(Object tracking records)
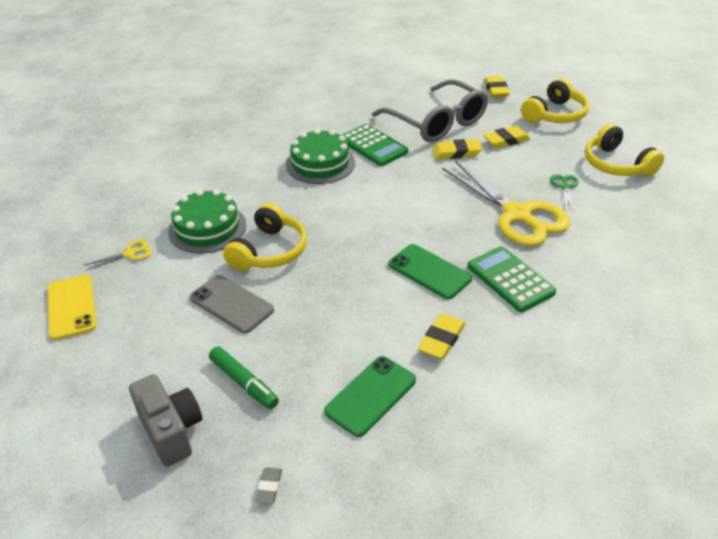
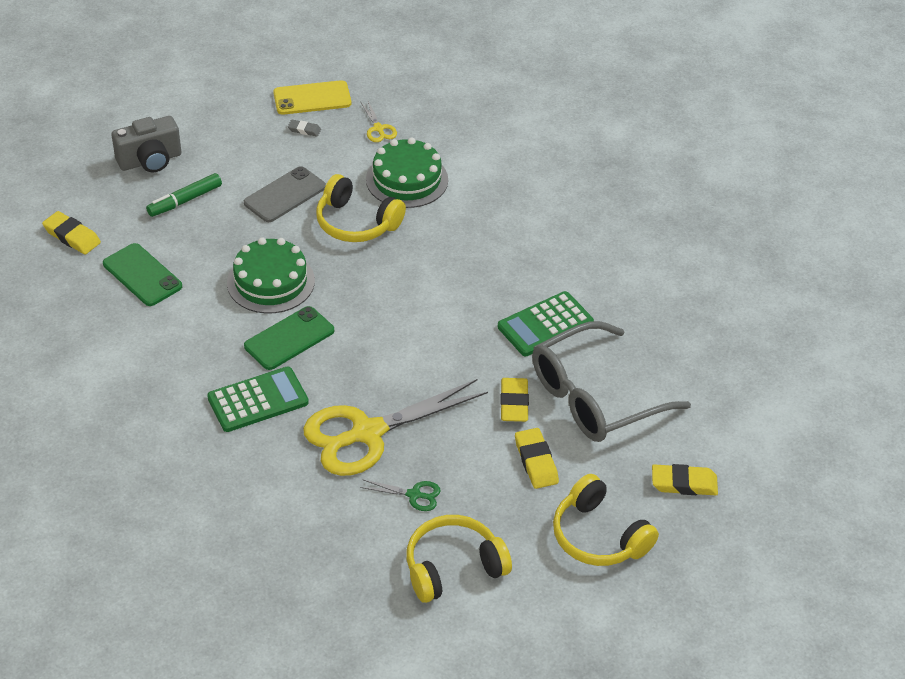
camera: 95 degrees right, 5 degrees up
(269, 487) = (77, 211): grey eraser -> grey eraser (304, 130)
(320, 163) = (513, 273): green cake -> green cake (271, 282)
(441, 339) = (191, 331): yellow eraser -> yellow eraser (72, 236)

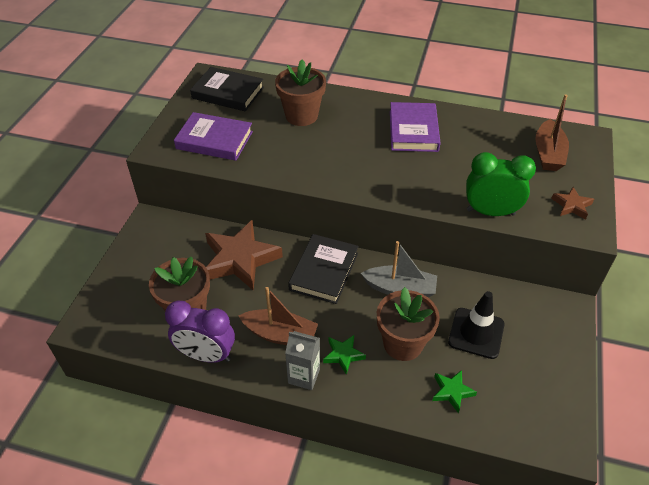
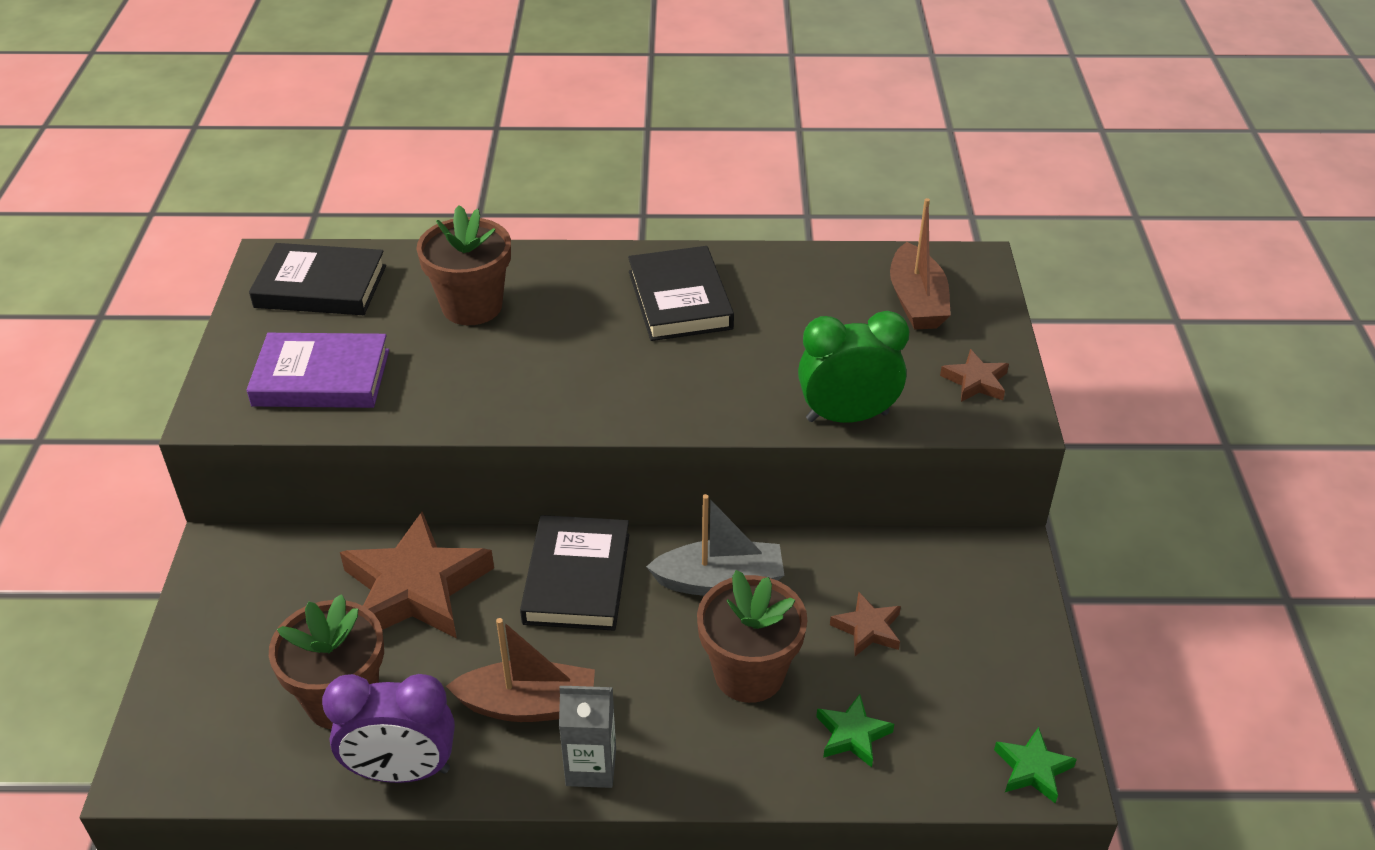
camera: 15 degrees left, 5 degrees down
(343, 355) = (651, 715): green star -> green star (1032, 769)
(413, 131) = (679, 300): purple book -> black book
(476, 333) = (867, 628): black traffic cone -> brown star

Instructions to follow: Each of the entries above must be output exactly, with none of the pictures.

The answer:
camera: 95 degrees right, 5 degrees up
(269, 487) = (77, 211): grey eraser -> grey eraser (304, 130)
(320, 163) = (513, 273): green cake -> green cake (271, 282)
(441, 339) = (191, 331): yellow eraser -> yellow eraser (72, 236)

camera: 15 degrees left, 5 degrees down
(343, 355) = (651, 715): green star -> green star (1032, 769)
(413, 131) = (679, 300): purple book -> black book
(476, 333) = (867, 628): black traffic cone -> brown star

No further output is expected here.